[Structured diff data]
*** Begin section ***
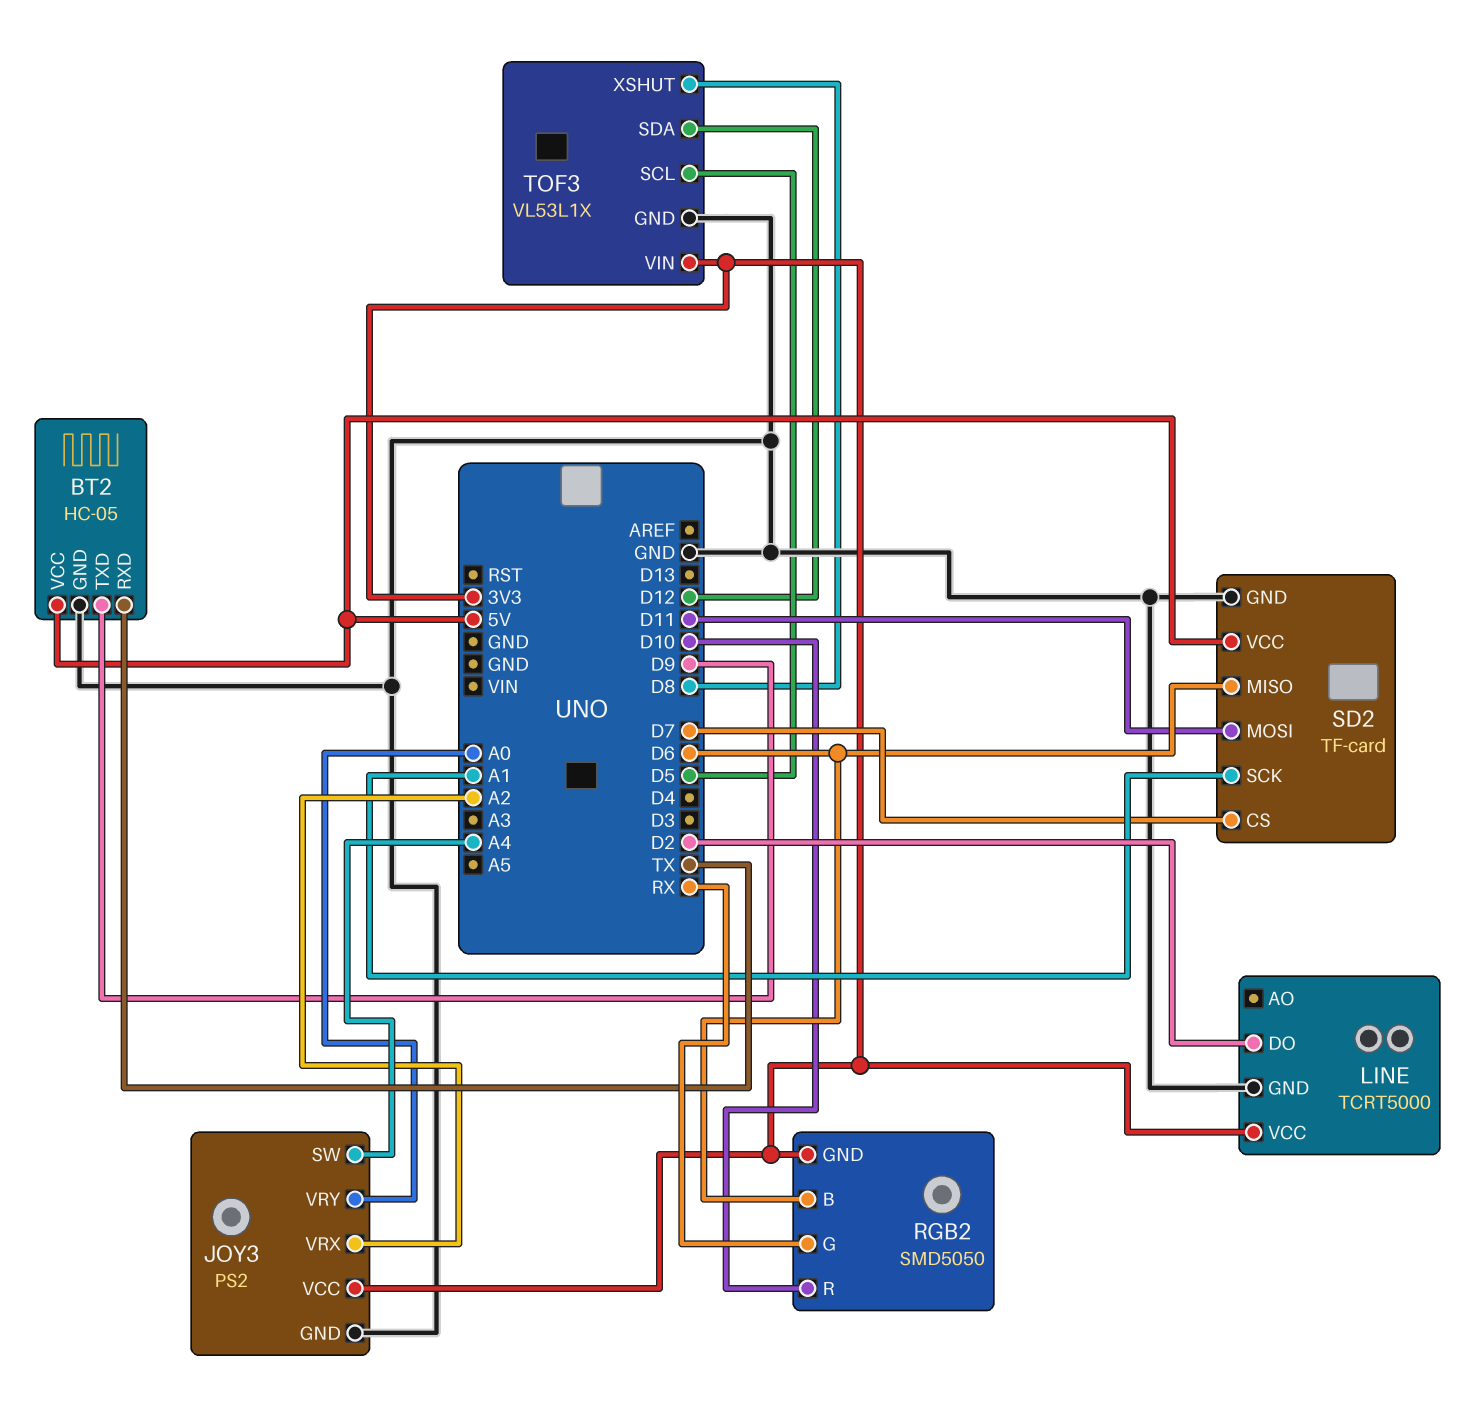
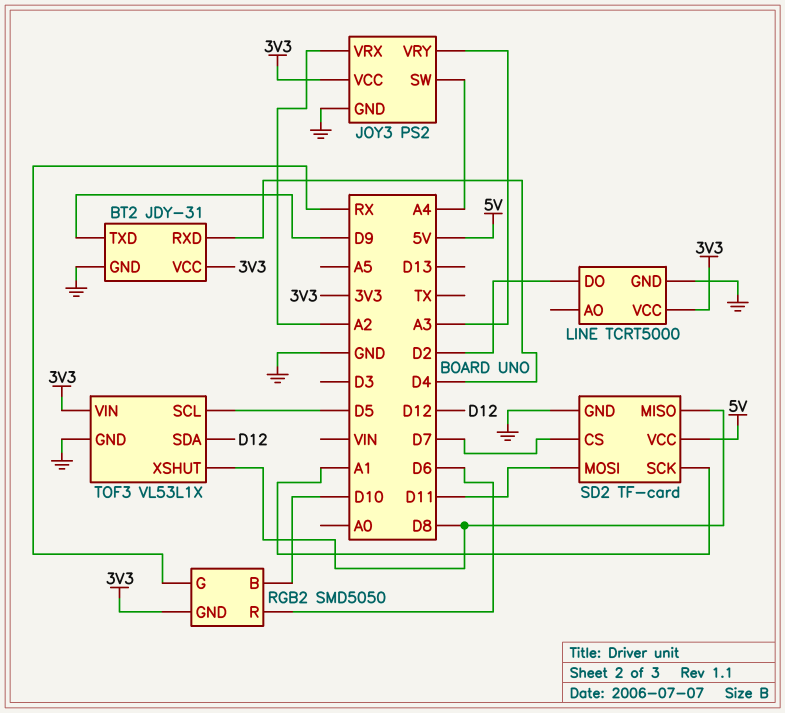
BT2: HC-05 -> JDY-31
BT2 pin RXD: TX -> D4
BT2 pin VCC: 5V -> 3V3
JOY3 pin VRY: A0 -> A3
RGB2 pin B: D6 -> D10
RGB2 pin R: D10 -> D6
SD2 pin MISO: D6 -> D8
*** End section ***
> _Activity_
Exactly the lines from the one holding "JOY3 pin VRY: A0 -> A3" through the end of the data are to be repeated, with both ends included.

> _Exercise response_
JOY3 pin VRY: A0 -> A3
RGB2 pin B: D6 -> D10
RGB2 pin R: D10 -> D6
SD2 pin MISO: D6 -> D8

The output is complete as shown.